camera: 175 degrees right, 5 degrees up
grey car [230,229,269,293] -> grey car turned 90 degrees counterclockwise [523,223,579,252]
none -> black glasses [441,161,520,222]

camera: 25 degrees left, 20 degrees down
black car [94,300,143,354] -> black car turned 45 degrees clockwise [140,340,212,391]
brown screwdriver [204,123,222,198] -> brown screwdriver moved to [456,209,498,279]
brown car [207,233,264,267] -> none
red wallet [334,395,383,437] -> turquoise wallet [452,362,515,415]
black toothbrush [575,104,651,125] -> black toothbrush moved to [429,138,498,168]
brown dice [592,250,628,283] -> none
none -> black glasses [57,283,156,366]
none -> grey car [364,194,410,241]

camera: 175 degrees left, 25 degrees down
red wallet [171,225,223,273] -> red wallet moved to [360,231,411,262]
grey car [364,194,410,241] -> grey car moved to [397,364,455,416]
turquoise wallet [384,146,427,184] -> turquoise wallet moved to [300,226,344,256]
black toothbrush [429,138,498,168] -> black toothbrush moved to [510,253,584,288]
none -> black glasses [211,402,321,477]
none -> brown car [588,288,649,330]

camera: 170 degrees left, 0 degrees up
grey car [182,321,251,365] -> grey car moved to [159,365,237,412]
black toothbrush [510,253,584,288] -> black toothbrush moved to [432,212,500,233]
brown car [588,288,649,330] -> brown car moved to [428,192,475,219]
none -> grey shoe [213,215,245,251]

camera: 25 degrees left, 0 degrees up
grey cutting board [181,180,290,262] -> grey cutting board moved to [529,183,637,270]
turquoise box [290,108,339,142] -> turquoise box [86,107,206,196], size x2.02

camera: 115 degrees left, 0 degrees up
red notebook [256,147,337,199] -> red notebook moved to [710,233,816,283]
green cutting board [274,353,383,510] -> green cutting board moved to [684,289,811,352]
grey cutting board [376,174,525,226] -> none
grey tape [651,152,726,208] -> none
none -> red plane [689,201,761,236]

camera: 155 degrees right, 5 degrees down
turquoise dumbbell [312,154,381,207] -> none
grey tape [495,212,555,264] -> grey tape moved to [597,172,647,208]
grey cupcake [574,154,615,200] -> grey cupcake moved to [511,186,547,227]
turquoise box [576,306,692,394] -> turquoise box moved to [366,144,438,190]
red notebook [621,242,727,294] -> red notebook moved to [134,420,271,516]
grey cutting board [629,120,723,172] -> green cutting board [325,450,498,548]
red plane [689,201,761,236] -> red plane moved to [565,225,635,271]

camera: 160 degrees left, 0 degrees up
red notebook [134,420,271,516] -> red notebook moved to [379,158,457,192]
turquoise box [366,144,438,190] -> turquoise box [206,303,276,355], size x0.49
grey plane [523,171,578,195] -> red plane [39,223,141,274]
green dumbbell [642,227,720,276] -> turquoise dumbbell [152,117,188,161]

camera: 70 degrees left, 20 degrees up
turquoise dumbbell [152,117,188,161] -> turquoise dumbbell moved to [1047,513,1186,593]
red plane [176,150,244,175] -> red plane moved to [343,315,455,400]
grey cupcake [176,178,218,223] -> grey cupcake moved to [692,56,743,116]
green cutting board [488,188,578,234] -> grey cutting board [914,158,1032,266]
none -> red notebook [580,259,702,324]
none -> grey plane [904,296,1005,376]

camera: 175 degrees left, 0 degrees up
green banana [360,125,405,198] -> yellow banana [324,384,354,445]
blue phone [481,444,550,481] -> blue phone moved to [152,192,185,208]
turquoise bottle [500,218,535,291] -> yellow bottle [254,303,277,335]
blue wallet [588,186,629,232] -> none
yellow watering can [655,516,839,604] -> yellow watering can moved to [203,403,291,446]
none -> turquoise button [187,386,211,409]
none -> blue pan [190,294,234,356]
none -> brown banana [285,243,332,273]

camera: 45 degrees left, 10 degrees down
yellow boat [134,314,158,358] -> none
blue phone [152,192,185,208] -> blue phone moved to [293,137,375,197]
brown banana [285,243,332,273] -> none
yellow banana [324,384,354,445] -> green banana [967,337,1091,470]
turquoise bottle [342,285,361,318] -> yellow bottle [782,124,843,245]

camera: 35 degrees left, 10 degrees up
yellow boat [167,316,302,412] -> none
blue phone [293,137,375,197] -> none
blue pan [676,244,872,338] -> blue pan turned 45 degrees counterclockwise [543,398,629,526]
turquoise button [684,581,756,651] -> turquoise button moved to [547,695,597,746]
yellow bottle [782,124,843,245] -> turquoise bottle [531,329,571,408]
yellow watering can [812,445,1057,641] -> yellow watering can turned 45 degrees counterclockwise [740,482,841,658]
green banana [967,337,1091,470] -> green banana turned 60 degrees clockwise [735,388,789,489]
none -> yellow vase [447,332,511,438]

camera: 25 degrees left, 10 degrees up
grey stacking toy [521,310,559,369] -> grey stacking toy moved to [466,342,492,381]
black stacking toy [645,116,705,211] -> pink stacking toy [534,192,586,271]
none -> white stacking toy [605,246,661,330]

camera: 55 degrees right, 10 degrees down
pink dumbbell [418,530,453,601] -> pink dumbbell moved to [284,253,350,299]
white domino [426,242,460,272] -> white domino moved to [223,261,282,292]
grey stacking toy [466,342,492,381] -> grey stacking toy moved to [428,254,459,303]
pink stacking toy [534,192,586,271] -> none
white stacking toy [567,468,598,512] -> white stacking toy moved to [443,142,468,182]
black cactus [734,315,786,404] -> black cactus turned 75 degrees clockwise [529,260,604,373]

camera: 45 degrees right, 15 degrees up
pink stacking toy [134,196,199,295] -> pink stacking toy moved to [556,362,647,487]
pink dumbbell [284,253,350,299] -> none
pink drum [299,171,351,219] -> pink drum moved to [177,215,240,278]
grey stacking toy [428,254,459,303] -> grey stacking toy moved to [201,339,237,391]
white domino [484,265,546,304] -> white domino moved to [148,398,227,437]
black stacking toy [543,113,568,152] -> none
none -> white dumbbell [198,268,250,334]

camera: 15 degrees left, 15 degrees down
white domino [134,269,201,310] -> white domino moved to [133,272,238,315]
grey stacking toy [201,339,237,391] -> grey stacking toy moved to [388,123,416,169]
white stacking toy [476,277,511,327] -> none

◆ ◆ ◆

Beginning at the line above with "black car [94,300,143,354]" and finishing at the line with "camera: 175 degrees left, 25 degrees down", return each line exactly and return nothing else.

black car [94,300,143,354] -> black car turned 45 degrees clockwise [140,340,212,391]
brown screwdriver [204,123,222,198] -> brown screwdriver moved to [456,209,498,279]
brown car [207,233,264,267] -> none
red wallet [334,395,383,437] -> turquoise wallet [452,362,515,415]
black toothbrush [575,104,651,125] -> black toothbrush moved to [429,138,498,168]
brown dice [592,250,628,283] -> none
none -> black glasses [57,283,156,366]
none -> grey car [364,194,410,241]

camera: 175 degrees left, 25 degrees down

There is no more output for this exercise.